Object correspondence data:
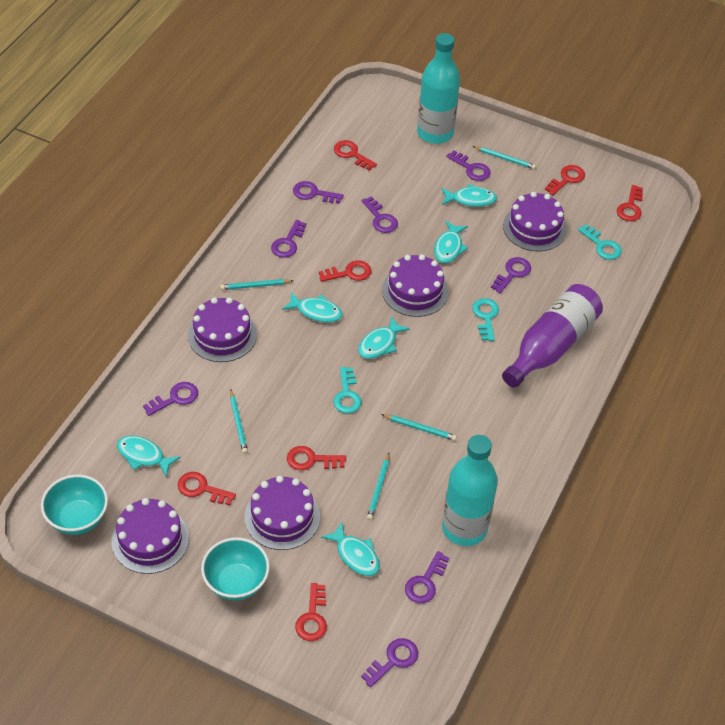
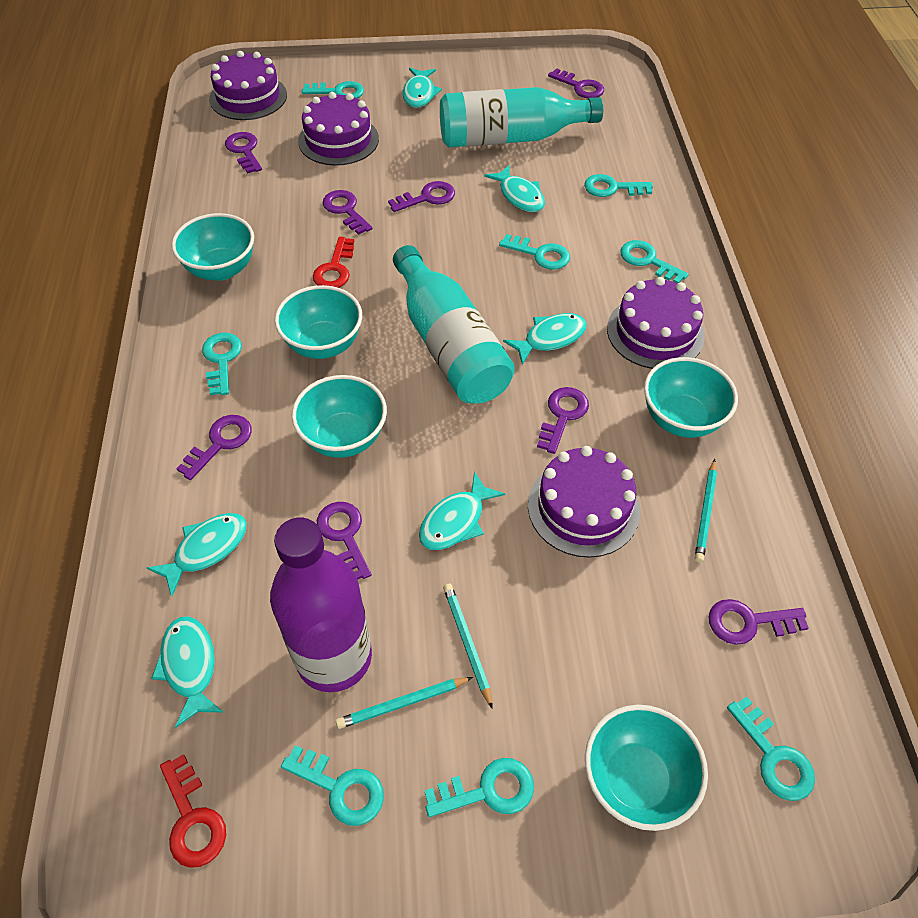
purple cake: 5 -> 4
red key: 7 -> 2
turquoise bowl: 2 -> 5
turquoise key: 3 -> 8
turquoise pencil: 5 -> 3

• **WHAT YOU WILL DO**
Whenever a line includes the word "turquoise", pull it out of the entries.

• **ANSWER TO THIS EXERCISE**
turquoise bowl: 2 -> 5
turquoise key: 3 -> 8
turquoise pencil: 5 -> 3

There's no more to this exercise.